> Data records
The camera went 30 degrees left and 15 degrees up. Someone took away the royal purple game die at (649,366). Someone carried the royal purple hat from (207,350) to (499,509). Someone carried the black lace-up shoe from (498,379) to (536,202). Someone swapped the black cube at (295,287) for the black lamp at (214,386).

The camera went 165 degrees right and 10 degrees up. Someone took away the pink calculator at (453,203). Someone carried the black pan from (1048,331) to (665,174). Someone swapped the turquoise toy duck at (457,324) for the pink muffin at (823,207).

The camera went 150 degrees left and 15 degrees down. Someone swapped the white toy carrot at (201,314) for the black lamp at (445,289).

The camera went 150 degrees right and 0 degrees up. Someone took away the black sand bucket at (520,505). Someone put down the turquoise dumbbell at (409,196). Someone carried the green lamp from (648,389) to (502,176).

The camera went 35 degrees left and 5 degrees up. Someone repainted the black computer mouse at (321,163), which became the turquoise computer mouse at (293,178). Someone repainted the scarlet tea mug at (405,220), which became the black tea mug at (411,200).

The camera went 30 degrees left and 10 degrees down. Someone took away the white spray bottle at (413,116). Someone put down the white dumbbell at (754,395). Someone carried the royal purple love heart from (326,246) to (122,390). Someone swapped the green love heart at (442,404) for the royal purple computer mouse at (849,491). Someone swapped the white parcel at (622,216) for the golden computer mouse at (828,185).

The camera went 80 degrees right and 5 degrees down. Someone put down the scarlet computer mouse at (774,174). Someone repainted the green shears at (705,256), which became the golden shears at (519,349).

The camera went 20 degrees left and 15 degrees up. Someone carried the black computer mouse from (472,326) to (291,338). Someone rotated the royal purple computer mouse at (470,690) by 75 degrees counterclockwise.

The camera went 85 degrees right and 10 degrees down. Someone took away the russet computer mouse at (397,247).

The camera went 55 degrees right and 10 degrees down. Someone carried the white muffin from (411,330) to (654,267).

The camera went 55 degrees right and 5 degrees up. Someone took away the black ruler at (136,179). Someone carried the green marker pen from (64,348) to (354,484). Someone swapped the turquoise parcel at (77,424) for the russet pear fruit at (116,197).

> What needs to be done
Would you transcribe every entry exactly, leaving nothing out?

> Solved problem
The camera went 30 degrees left and 15 degrees up. Someone took away the royal purple game die at (649,366). Someone carried the royal purple hat from (207,350) to (499,509). Someone carried the black lace-up shoe from (498,379) to (536,202). Someone swapped the black cube at (295,287) for the black lamp at (214,386).

The camera went 165 degrees right and 10 degrees up. Someone took away the pink calculator at (453,203). Someone carried the black pan from (1048,331) to (665,174). Someone swapped the turquoise toy duck at (457,324) for the pink muffin at (823,207).

The camera went 150 degrees left and 15 degrees down. Someone swapped the white toy carrot at (201,314) for the black lamp at (445,289).

The camera went 150 degrees right and 0 degrees up. Someone took away the black sand bucket at (520,505). Someone put down the turquoise dumbbell at (409,196). Someone carried the green lamp from (648,389) to (502,176).

The camera went 35 degrees left and 5 degrees up. Someone repainted the black computer mouse at (321,163), which became the turquoise computer mouse at (293,178). Someone repainted the scarlet tea mug at (405,220), which became the black tea mug at (411,200).

The camera went 30 degrees left and 10 degrees down. Someone took away the white spray bottle at (413,116). Someone put down the white dumbbell at (754,395). Someone carried the royal purple love heart from (326,246) to (122,390). Someone swapped the green love heart at (442,404) for the royal purple computer mouse at (849,491). Someone swapped the white parcel at (622,216) for the golden computer mouse at (828,185).

The camera went 80 degrees right and 5 degrees down. Someone put down the scarlet computer mouse at (774,174). Someone repainted the green shears at (705,256), which became the golden shears at (519,349).

The camera went 20 degrees left and 15 degrees up. Someone carried the black computer mouse from (472,326) to (291,338). Someone rotated the royal purple computer mouse at (470,690) by 75 degrees counterclockwise.

The camera went 85 degrees right and 10 degrees down. Someone took away the russet computer mouse at (397,247).

The camera went 55 degrees right and 10 degrees down. Someone carried the white muffin from (411,330) to (654,267).

The camera went 55 degrees right and 5 degrees up. Someone took away the black ruler at (136,179). Someone carried the green marker pen from (64,348) to (354,484). Someone swapped the turquoise parcel at (77,424) for the russet pear fruit at (116,197).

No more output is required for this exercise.